Problem details
Please copy out each line of the entries in which "album" appears.

[Entries taken from a collection]
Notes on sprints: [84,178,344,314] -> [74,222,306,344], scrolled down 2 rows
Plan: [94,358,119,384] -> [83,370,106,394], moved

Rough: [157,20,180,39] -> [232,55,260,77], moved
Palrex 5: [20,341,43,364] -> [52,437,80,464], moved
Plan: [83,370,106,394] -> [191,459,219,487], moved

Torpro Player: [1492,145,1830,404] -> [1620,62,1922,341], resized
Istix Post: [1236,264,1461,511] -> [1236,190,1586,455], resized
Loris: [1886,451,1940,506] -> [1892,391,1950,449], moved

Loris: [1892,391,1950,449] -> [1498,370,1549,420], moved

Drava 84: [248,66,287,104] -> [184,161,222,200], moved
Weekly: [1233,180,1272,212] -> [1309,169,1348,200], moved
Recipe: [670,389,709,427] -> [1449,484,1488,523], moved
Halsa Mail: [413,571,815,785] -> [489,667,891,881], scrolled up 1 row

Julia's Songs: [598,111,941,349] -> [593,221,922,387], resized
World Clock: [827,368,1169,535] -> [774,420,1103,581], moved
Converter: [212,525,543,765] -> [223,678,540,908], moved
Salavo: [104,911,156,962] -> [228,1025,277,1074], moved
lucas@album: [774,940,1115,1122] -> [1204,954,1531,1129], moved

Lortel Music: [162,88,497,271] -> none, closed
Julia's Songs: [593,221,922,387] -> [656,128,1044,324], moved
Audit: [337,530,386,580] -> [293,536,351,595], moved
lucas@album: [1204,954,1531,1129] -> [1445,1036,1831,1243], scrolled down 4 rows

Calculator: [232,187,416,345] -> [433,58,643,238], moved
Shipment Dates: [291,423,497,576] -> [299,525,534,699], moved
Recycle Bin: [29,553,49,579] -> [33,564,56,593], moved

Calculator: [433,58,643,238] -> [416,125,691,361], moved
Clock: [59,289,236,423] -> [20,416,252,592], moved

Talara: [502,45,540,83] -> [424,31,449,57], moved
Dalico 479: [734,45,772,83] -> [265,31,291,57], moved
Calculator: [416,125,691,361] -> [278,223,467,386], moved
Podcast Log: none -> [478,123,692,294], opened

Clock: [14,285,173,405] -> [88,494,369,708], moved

Exercise output
lucas@album: [774,940,1115,1122] -> [1204,954,1531,1129], moved
lucas@album: [1204,954,1531,1129] -> [1445,1036,1831,1243], scrolled down 4 rows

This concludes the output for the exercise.